WORK TASK: Only the lines below, from the one with "(551, 300) = (587, 353): white" through the one with "camera: 100 degrees left, 30 degrees up", are to be written out, exactly.

ENTRIES SHOWN:

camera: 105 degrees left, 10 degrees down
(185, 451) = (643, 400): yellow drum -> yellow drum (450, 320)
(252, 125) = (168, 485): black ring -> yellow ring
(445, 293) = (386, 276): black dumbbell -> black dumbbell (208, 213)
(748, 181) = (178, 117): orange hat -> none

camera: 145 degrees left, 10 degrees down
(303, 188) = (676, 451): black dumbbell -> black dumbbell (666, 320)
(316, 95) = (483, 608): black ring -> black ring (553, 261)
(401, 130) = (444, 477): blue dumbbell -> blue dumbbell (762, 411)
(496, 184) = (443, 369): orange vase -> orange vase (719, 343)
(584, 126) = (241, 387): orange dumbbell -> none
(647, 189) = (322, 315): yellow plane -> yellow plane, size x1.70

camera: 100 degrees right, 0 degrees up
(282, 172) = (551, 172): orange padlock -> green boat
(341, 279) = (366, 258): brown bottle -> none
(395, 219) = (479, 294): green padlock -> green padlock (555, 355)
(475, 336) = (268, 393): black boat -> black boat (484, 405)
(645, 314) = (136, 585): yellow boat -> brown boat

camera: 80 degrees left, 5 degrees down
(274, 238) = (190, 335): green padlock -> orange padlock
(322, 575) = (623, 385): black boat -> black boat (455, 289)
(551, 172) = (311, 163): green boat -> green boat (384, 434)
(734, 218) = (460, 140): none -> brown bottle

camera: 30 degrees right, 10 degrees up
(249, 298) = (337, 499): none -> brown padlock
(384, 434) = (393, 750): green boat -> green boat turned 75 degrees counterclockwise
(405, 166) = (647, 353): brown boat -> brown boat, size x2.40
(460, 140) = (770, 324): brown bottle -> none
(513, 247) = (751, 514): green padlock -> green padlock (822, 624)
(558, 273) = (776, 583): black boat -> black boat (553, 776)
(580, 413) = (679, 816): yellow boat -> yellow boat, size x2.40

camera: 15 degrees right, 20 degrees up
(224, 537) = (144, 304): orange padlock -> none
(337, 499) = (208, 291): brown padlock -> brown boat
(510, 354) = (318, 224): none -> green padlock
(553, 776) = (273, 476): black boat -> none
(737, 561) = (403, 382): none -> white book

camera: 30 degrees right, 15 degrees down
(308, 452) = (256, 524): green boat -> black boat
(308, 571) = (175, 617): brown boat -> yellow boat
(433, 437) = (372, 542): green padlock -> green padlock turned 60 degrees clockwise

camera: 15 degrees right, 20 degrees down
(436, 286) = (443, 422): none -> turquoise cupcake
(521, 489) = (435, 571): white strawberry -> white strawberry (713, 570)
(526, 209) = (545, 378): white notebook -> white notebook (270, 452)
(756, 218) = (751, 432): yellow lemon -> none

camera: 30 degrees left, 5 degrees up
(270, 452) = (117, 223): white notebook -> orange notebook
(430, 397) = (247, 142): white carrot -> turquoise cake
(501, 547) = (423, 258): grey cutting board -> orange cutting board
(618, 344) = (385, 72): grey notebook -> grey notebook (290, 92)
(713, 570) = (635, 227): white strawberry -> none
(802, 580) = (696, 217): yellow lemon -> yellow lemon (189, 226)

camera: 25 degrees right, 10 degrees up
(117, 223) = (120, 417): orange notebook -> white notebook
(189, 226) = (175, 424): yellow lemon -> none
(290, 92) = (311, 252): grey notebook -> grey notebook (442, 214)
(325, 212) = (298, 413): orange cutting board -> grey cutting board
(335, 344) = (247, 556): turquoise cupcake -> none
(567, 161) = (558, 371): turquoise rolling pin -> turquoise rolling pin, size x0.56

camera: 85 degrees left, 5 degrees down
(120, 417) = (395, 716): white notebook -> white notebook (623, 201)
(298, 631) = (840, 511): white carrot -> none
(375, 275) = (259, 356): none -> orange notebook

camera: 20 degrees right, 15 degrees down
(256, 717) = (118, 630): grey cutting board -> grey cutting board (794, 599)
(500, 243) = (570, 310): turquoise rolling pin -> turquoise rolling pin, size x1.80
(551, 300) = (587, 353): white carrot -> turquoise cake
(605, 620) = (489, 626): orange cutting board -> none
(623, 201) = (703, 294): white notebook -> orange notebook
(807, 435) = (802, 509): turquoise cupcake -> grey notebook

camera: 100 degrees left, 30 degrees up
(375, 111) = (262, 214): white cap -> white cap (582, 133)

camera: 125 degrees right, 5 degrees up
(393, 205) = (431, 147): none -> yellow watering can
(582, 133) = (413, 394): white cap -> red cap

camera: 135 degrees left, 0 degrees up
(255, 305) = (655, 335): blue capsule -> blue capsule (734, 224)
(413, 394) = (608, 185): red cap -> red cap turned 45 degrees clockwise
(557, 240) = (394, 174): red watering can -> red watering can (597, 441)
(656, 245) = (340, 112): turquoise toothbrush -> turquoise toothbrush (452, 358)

OUTPUT FOR THIS TASK:
(551, 300) = (587, 353): white carrot -> turquoise cake
(605, 620) = (489, 626): orange cutting board -> none
(623, 201) = (703, 294): white notebook -> orange notebook
(807, 435) = (802, 509): turquoise cupcake -> grey notebook

camera: 100 degrees left, 30 degrees up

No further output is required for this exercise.